§ What you are asked to do
Recast the records below as a JSON list of strings, one string for each line. Leave out any blank lines.

---------- Raw data

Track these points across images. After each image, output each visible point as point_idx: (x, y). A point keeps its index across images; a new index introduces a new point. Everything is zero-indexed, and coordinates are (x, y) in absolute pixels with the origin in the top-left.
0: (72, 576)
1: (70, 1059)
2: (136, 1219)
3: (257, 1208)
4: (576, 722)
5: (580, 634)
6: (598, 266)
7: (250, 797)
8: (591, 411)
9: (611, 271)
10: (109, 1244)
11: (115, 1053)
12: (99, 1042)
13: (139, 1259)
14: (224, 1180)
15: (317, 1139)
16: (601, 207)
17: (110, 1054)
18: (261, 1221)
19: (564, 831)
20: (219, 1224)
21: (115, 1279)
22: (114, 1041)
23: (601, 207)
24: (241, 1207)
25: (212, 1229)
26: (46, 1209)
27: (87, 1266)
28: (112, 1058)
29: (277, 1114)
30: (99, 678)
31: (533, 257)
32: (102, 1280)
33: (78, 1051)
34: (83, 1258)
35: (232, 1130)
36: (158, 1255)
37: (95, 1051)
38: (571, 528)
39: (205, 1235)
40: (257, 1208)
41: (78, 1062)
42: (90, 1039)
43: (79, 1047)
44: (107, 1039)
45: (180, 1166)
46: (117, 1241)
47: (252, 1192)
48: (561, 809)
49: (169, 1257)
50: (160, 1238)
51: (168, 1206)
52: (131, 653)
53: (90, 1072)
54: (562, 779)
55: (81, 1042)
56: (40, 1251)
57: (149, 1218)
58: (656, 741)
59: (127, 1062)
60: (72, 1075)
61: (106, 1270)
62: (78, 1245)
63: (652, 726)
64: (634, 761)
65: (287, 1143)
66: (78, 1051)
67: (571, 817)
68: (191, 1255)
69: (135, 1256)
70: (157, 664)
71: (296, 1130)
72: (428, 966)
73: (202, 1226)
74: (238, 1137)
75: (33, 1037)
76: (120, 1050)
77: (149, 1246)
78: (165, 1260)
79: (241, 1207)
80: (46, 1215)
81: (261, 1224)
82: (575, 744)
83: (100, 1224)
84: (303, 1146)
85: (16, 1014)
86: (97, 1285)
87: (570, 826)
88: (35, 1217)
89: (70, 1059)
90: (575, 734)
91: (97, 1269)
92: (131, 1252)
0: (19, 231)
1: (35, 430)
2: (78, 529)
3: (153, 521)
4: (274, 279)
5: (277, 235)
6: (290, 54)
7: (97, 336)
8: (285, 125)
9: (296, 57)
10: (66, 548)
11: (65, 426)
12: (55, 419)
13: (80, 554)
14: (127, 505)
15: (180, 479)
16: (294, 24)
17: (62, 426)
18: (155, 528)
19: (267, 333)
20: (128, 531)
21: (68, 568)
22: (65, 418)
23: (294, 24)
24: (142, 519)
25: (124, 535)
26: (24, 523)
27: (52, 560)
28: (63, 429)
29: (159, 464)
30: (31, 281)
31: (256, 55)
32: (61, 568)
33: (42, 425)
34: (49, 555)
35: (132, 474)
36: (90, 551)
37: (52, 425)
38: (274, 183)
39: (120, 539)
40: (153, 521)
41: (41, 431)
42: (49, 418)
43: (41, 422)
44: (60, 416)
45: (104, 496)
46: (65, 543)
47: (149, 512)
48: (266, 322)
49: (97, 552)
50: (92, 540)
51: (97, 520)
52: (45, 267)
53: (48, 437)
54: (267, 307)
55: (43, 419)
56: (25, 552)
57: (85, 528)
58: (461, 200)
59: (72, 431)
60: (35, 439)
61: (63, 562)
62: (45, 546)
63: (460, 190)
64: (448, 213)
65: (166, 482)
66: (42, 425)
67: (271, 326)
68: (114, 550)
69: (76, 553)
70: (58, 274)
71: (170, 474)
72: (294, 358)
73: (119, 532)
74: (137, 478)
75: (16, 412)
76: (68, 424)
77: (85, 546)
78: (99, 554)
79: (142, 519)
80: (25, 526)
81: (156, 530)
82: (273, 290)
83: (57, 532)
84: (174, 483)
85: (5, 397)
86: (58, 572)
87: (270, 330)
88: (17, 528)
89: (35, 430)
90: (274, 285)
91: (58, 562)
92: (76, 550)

--------------------

§ Worked answer
[
  "Track these points across images. After each image, output each visible point as point_idx: (x, y). A point keeps its index across images; a new index introduces a new point. Everything is zero-indexed, and coordinates are (x, y) in absolute pixels with the origin in the top-left.",
  "0: (72, 576)",
  "1: (70, 1059)",
  "2: (136, 1219)",
  "3: (257, 1208)",
  "4: (576, 722)",
  "5: (580, 634)",
  "6: (598, 266)",
  "7: (250, 797)",
  "8: (591, 411)",
  "9: (611, 271)",
  "10: (109, 1244)",
  "11: (115, 1053)",
  "12: (99, 1042)",
  "13: (139, 1259)",
  "14: (224, 1180)",
  "15: (317, 1139)",
  "16: (601, 207)",
  "17: (110, 1054)",
  "18: (261, 1221)",
  "19: (564, 831)",
  "20: (219, 1224)",
  "21: (115, 1279)",
  "22: (114, 1041)",
  "23: (601, 207)",
  "24: (241, 1207)",
  "25: (212, 1229)",
  "26: (46, 1209)",
  "27: (87, 1266)",
  "28: (112, 1058)",
  "29: (277, 1114)",
  "30: (99, 678)",
  "31: (533, 257)",
  "32: (102, 1280)",
  "33: (78, 1051)",
  "34: (83, 1258)",
  "35: (232, 1130)",
  "36: (158, 1255)",
  "37: (95, 1051)",
  "38: (571, 528)",
  "39: (205, 1235)",
  "40: (257, 1208)",
  "41: (78, 1062)",
  "42: (90, 1039)",
  "43: (79, 1047)",
  "44: (107, 1039)",
  "45: (180, 1166)",
  "46: (117, 1241)",
  "47: (252, 1192)",
  "48: (561, 809)",
  "49: (169, 1257)",
  "50: (160, 1238)",
  "51: (168, 1206)",
  "52: (131, 653)",
  "53: (90, 1072)",
  "54: (562, 779)",
  "55: (81, 1042)",
  "56: (40, 1251)",
  "57: (149, 1218)",
  "58: (656, 741)",
  "59: (127, 1062)",
  "60: (72, 1075)",
  "61: (106, 1270)",
  "62: (78, 1245)",
  "63: (652, 726)",
  "64: (634, 761)",
  "65: (287, 1143)",
  "66: (78, 1051)",
  "67: (571, 817)",
  "68: (191, 1255)",
  "69: (135, 1256)",
  "70: (157, 664)",
  "71: (296, 1130)",
  "72: (428, 966)",
  "73: (202, 1226)",
  "74: (238, 1137)",
  "75: (33, 1037)",
  "76: (120, 1050)",
  "77: (149, 1246)",
  "78: (165, 1260)",
  "79: (241, 1207)",
  "80: (46, 1215)",
  "81: (261, 1224)",
  "82: (575, 744)",
  "83: (100, 1224)",
  "84: (303, 1146)",
  "85: (16, 1014)",
  "86: (97, 1285)",
  "87: (570, 826)",
  "88: (35, 1217)",
  "89: (70, 1059)",
  "90: (575, 734)",
  "91: (97, 1269)",
  "92: (131, 1252)",
  "0: (19, 231)",
  "1: (35, 430)",
  "2: (78, 529)",
  "3: (153, 521)",
  "4: (274, 279)",
  "5: (277, 235)",
  "6: (290, 54)",
  "7: (97, 336)",
  "8: (285, 125)",
  "9: (296, 57)",
  "10: (66, 548)",
  "11: (65, 426)",
  "12: (55, 419)",
  "13: (80, 554)",
  "14: (127, 505)",
  "15: (180, 479)",
  "16: (294, 24)",
  "17: (62, 426)",
  "18: (155, 528)",
  "19: (267, 333)",
  "20: (128, 531)",
  "21: (68, 568)",
  "22: (65, 418)",
  "23: (294, 24)",
  "24: (142, 519)",
  "25: (124, 535)",
  "26: (24, 523)",
  "27: (52, 560)",
  "28: (63, 429)",
  "29: (159, 464)",
  "30: (31, 281)",
  "31: (256, 55)",
  "32: (61, 568)",
  "33: (42, 425)",
  "34: (49, 555)",
  "35: (132, 474)",
  "36: (90, 551)",
  "37: (52, 425)",
  "38: (274, 183)",
  "39: (120, 539)",
  "40: (153, 521)",
  "41: (41, 431)",
  "42: (49, 418)",
  "43: (41, 422)",
  "44: (60, 416)",
  "45: (104, 496)",
  "46: (65, 543)",
  "47: (149, 512)",
  "48: (266, 322)",
  "49: (97, 552)",
  "50: (92, 540)",
  "51: (97, 520)",
  "52: (45, 267)",
  "53: (48, 437)",
  "54: (267, 307)",
  "55: (43, 419)",
  "56: (25, 552)",
  "57: (85, 528)",
  "58: (461, 200)",
  "59: (72, 431)",
  "60: (35, 439)",
  "61: (63, 562)",
  "62: (45, 546)",
  "63: (460, 190)",
  "64: (448, 213)",
  "65: (166, 482)",
  "66: (42, 425)",
  "67: (271, 326)",
  "68: (114, 550)",
  "69: (76, 553)",
  "70: (58, 274)",
  "71: (170, 474)",
  "72: (294, 358)",
  "73: (119, 532)",
  "74: (137, 478)",
  "75: (16, 412)",
  "76: (68, 424)",
  "77: (85, 546)",
  "78: (99, 554)",
  "79: (142, 519)",
  "80: (25, 526)",
  "81: (156, 530)",
  "82: (273, 290)",
  "83: (57, 532)",
  "84: (174, 483)",
  "85: (5, 397)",
  "86: (58, 572)",
  "87: (270, 330)",
  "88: (17, 528)",
  "89: (35, 430)",
  "90: (274, 285)",
  "91: (58, 562)",
  "92: (76, 550)"
]